╭─ Dataset excerpt
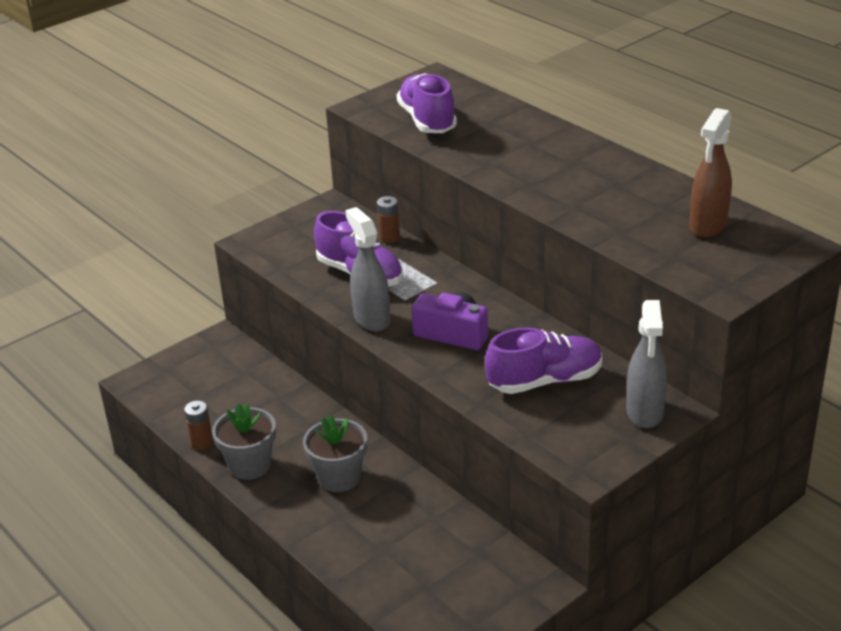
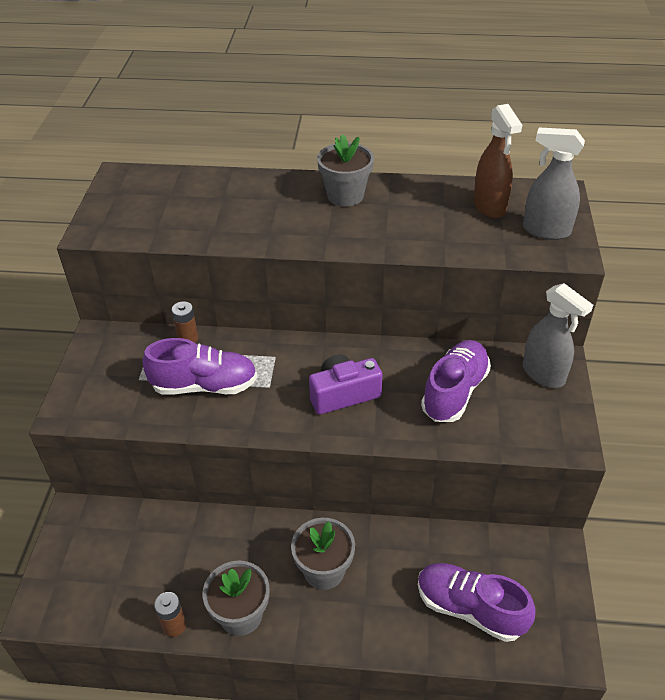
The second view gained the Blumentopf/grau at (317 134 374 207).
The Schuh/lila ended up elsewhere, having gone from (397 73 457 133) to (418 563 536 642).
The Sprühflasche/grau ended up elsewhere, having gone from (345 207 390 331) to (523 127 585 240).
╰─
Instructions to follow => Which lines contain "ended"? Copy each of them from the listing.

The answer =>
The Schuh/lila ended up elsewhere, having gone from (397 73 457 133) to (418 563 536 642).
The Sprühflasche/grau ended up elsewhere, having gone from (345 207 390 331) to (523 127 585 240).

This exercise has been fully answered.